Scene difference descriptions

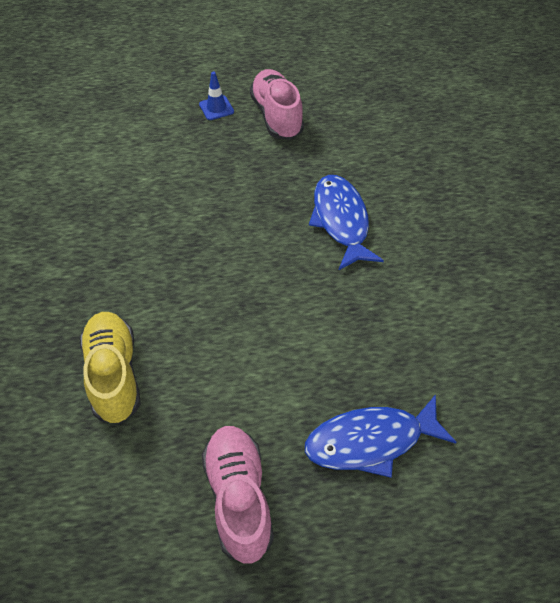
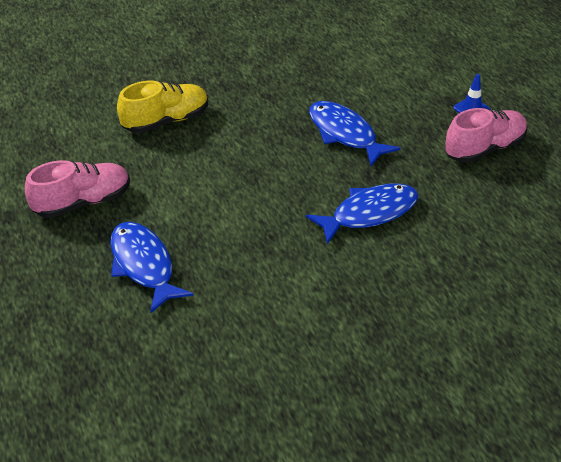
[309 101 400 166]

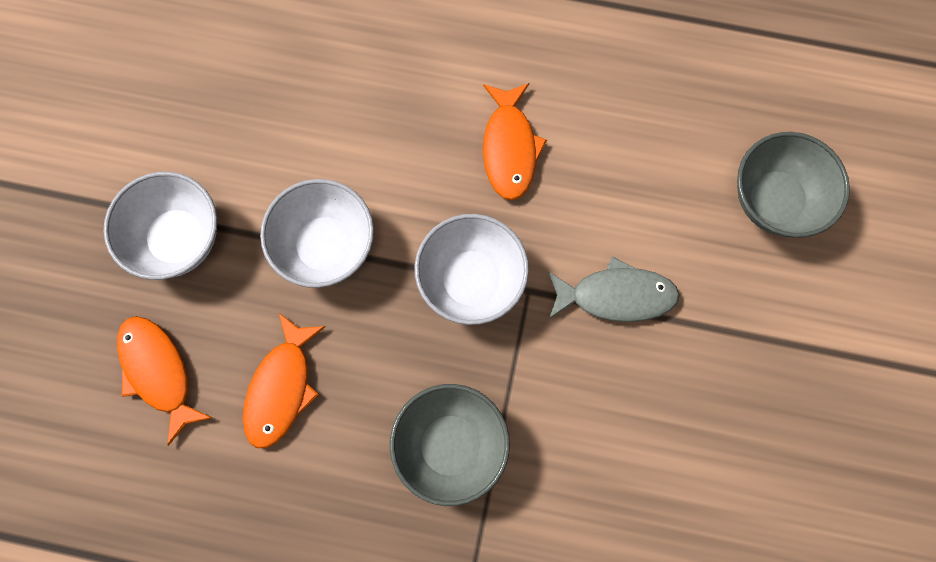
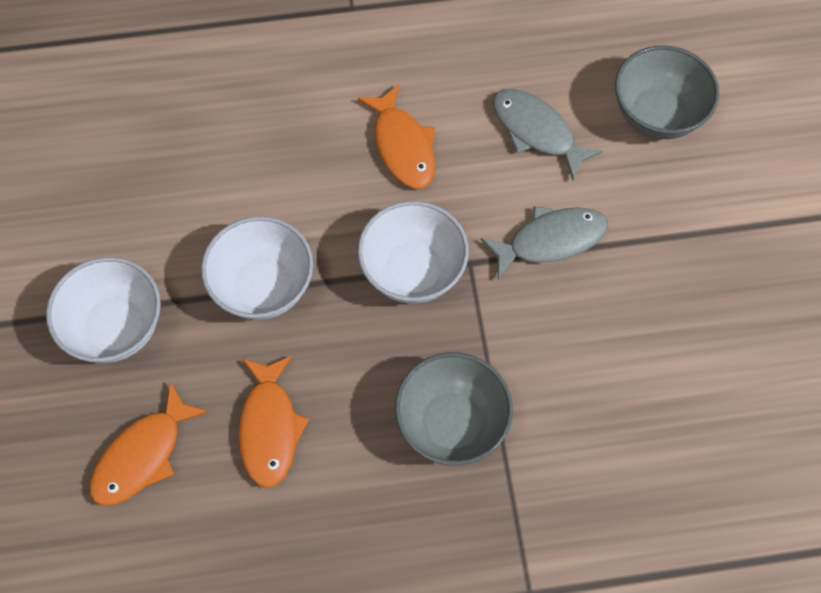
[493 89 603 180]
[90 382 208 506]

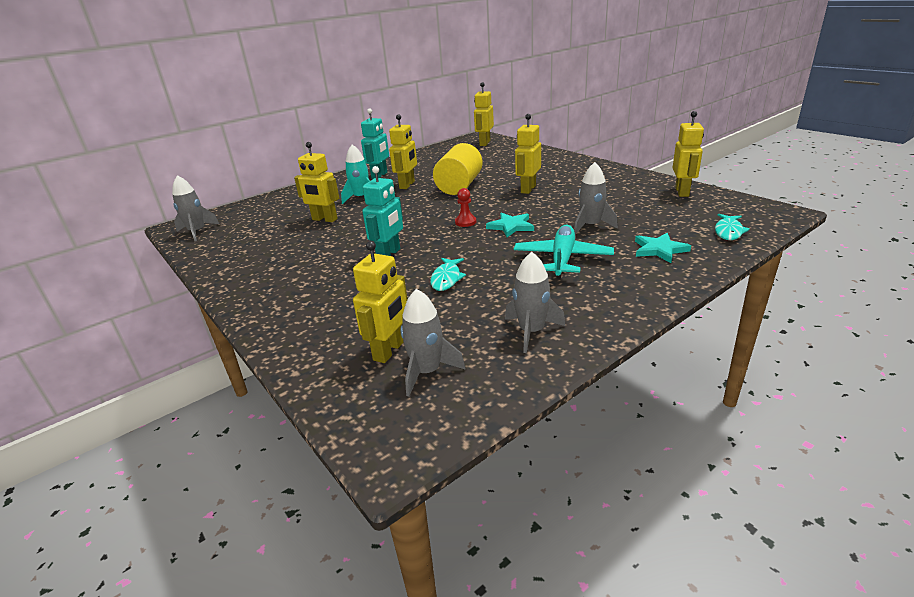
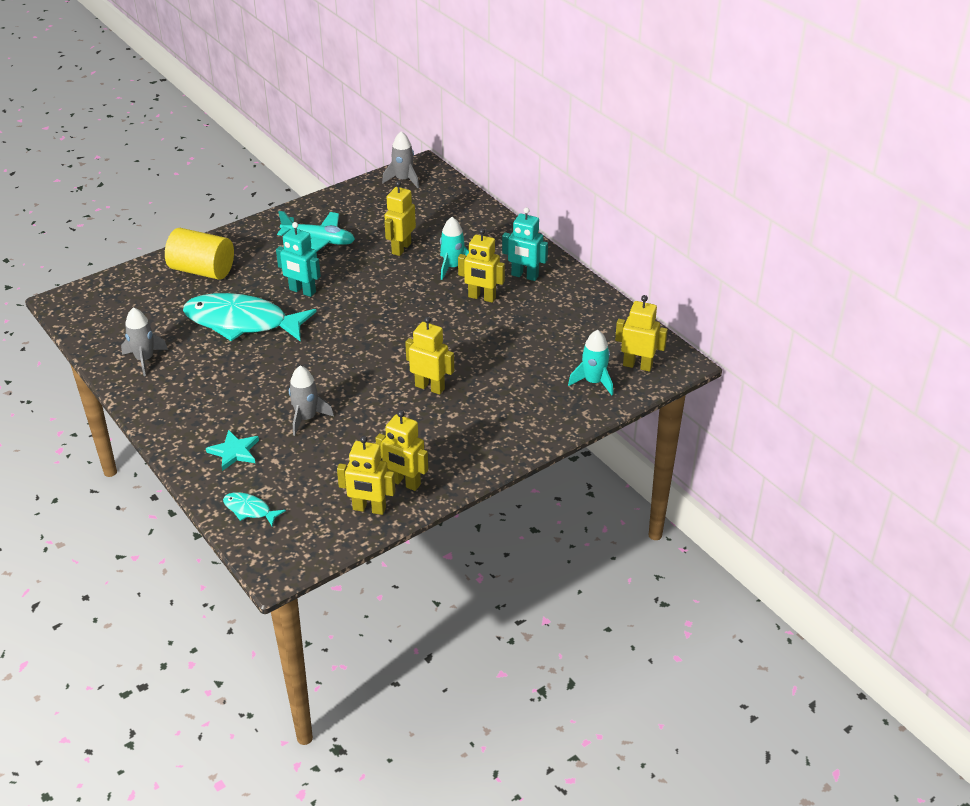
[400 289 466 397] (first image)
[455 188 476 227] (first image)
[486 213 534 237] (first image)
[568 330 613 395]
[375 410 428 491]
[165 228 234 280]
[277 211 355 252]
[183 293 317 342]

### INSTRUCTIONS FOR THE TASK
Without the pictures, reproduce every line of the records above exactly.

### OUTPUT OF THE TASK
[309 101 400 166]

[493 89 603 180]
[90 382 208 506]

[400 289 466 397] (first image)
[455 188 476 227] (first image)
[486 213 534 237] (first image)
[568 330 613 395]
[375 410 428 491]
[165 228 234 280]
[277 211 355 252]
[183 293 317 342]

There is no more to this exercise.